Task objective: In the entries below, find every line holding the string "green" and collect it.

Items from a data source:
________
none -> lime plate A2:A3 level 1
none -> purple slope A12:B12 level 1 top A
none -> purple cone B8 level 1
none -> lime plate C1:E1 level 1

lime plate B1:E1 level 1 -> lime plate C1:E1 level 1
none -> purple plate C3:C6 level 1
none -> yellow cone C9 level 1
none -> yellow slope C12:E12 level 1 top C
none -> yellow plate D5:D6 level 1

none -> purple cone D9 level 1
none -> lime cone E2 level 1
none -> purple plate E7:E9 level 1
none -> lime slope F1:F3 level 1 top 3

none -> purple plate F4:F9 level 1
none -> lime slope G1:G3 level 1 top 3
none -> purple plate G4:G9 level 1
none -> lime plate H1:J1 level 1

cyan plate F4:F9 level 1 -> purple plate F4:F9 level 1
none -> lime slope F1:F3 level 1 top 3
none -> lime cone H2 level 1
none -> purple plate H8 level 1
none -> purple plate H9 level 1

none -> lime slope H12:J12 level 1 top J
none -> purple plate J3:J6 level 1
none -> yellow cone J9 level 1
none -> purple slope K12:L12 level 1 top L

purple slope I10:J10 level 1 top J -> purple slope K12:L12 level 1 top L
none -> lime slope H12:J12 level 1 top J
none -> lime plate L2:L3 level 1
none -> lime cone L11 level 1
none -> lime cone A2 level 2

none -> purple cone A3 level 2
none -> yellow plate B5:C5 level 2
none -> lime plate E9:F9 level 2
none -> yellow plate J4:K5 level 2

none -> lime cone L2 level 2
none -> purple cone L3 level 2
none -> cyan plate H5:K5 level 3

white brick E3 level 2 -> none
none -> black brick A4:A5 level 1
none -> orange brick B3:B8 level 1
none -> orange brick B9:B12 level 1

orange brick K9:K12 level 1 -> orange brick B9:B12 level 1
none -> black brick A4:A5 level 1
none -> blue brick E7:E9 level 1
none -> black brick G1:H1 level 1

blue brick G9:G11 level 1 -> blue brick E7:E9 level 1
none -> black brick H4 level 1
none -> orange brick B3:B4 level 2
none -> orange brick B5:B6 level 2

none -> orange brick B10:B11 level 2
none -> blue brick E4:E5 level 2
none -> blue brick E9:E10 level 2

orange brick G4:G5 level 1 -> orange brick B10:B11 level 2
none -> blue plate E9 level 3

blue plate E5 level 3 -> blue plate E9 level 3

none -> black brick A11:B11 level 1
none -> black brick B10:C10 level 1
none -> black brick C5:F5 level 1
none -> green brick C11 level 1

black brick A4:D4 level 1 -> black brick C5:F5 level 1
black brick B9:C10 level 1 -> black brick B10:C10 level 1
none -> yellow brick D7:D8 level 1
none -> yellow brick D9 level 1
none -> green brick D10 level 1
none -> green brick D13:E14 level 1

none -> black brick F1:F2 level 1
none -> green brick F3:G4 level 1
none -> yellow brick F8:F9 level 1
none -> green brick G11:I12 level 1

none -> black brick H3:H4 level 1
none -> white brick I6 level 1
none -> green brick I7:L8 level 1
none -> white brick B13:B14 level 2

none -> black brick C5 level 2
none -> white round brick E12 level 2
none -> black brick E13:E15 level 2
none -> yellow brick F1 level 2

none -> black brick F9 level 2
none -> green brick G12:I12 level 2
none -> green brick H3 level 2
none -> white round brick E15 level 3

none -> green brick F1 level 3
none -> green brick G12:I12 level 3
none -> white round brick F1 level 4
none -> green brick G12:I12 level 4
________
Result:
none -> green brick C11 level 1
none -> green brick D10 level 1
none -> green brick D13:E14 level 1
none -> green brick F3:G4 level 1
none -> green brick G11:I12 level 1
none -> green brick I7:L8 level 1
none -> green brick G12:I12 level 2
none -> green brick H3 level 2
none -> green brick F1 level 3
none -> green brick G12:I12 level 3
none -> green brick G12:I12 level 4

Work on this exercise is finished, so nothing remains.